Only the lines from the one containing "(680, 385) = (589, 613): blue" through the one containing "(809, 339) = (348, 530): blue" should be printed, exactly as they appear below, with both ends included.

:: Input records

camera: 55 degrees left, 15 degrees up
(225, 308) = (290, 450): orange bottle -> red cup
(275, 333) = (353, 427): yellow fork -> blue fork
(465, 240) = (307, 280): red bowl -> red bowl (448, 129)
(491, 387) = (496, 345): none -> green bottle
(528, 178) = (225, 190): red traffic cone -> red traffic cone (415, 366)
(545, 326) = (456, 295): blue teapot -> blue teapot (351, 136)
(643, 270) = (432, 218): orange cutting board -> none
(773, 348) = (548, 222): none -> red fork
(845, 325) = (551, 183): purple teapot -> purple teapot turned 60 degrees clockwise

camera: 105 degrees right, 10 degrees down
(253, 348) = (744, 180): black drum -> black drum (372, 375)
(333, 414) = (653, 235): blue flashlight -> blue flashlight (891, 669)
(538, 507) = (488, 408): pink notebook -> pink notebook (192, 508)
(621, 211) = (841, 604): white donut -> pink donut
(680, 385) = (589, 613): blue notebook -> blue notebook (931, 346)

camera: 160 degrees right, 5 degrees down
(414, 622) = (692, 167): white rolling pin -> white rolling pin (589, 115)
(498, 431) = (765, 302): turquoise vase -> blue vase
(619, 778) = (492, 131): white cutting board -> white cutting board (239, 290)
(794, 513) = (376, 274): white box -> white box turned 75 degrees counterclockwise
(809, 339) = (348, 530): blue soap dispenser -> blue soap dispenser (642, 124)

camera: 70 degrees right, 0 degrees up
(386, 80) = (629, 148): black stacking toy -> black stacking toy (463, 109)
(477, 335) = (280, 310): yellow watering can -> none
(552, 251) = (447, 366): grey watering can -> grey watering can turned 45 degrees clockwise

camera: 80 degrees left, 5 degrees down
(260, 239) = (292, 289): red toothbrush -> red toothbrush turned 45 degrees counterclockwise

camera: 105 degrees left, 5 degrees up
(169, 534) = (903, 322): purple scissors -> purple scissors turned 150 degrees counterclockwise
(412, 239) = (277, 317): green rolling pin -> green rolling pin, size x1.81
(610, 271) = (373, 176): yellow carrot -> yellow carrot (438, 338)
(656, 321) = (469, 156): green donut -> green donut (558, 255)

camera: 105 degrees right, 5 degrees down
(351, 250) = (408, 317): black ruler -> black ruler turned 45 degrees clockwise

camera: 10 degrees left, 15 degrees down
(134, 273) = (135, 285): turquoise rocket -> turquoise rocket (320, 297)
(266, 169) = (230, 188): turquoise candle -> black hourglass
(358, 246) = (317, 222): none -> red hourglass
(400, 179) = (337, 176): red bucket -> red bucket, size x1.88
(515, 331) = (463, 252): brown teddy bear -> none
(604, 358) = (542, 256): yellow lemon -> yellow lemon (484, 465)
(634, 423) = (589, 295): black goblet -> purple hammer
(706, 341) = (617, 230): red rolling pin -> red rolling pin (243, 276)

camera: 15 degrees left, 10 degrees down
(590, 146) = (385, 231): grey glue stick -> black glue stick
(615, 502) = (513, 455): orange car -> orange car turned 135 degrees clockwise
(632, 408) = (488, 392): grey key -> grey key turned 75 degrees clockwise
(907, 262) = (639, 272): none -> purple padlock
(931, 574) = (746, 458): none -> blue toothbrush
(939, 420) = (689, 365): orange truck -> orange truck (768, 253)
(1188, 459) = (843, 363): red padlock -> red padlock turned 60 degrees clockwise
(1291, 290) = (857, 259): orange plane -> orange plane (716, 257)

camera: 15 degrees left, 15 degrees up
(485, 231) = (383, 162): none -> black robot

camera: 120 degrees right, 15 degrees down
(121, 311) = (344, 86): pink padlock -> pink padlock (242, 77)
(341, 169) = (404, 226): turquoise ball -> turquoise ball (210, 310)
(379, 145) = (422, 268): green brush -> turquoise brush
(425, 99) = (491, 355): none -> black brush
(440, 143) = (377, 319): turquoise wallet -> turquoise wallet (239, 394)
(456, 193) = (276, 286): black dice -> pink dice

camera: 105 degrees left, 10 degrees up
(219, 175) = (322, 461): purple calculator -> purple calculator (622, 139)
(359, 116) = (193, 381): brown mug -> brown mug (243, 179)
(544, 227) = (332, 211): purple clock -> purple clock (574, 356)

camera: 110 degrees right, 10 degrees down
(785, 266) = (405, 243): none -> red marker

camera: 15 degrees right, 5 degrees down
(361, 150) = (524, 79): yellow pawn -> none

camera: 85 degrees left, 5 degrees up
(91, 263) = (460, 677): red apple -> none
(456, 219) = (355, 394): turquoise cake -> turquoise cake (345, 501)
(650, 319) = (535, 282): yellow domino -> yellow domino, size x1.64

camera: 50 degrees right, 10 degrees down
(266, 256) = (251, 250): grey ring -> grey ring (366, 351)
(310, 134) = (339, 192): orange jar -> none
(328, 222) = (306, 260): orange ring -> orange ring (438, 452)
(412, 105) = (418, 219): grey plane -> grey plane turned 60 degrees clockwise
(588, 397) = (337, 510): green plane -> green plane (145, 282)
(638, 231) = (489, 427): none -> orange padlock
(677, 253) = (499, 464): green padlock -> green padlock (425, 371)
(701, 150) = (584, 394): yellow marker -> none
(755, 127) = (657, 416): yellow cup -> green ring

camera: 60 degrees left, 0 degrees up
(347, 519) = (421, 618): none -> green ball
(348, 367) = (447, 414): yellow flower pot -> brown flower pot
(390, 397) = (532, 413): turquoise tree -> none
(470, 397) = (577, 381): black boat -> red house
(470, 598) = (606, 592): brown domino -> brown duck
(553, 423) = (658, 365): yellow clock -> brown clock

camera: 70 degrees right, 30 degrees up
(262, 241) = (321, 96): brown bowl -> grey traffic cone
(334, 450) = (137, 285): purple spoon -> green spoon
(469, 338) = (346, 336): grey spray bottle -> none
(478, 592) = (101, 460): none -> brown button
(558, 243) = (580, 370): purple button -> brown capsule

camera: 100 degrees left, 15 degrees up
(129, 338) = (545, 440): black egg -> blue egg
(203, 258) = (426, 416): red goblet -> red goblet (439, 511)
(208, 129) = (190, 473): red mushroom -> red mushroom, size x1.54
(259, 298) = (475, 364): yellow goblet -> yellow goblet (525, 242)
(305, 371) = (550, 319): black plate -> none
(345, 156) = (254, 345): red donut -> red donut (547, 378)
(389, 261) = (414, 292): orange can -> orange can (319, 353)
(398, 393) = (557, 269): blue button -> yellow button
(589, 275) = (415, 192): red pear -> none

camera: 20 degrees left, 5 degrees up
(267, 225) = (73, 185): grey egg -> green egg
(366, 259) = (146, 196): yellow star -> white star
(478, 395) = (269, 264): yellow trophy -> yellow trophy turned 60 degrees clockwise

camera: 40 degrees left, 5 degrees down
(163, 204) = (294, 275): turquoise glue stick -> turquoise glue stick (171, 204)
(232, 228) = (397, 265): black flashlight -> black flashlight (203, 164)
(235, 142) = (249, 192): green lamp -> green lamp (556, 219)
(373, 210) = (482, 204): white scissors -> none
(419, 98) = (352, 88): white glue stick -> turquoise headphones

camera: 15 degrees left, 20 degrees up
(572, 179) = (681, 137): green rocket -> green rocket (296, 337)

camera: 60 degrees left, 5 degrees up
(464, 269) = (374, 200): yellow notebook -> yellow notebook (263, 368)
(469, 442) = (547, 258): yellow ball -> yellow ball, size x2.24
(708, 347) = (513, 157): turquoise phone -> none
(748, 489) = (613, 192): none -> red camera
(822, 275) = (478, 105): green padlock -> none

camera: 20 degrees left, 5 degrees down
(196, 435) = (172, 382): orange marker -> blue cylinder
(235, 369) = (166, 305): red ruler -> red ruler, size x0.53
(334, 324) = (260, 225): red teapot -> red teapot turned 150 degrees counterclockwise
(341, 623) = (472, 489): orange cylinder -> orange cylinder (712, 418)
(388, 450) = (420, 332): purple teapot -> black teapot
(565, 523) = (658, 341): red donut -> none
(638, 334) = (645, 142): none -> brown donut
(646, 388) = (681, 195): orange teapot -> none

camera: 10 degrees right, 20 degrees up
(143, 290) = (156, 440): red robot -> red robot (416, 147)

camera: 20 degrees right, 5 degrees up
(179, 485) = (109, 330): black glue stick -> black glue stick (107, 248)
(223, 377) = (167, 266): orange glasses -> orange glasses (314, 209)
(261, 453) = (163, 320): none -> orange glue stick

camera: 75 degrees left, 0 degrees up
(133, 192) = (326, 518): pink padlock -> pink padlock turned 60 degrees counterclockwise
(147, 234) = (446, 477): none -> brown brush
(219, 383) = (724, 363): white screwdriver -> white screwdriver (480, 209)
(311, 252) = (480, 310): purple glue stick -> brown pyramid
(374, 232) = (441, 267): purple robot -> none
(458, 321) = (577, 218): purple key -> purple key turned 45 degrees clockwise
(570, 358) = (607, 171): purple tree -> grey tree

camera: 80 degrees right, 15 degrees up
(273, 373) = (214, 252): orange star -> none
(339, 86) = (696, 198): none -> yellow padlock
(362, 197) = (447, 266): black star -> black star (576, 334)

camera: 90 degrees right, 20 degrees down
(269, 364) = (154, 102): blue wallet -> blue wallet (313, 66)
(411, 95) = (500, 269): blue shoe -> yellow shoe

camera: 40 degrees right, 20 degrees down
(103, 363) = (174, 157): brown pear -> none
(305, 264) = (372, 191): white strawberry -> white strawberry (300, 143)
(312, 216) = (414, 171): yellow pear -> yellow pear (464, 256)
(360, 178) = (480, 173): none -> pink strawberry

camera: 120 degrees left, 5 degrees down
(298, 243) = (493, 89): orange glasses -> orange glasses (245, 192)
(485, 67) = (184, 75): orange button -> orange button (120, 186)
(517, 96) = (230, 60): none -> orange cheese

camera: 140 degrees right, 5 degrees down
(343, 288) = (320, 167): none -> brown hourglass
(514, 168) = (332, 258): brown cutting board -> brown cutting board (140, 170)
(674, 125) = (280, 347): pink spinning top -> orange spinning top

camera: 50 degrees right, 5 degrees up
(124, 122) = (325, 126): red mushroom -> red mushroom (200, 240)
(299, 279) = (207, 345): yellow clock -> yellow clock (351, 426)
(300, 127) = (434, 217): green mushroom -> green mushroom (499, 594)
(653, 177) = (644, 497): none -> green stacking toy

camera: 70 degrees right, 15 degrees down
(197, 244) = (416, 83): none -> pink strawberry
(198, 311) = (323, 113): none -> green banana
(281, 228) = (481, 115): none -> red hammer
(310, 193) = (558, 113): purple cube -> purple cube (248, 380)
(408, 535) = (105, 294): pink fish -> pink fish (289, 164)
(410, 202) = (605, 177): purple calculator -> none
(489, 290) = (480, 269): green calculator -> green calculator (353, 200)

::::

• **Written solution**:
(680, 385) = (589, 613): blue notebook -> blue notebook (931, 346)

camera: 160 degrees right, 5 degrees down
(414, 622) = (692, 167): white rolling pin -> white rolling pin (589, 115)
(498, 431) = (765, 302): turquoise vase -> blue vase
(619, 778) = (492, 131): white cutting board -> white cutting board (239, 290)
(794, 513) = (376, 274): white box -> white box turned 75 degrees counterclockwise
(809, 339) = (348, 530): blue soap dispenser -> blue soap dispenser (642, 124)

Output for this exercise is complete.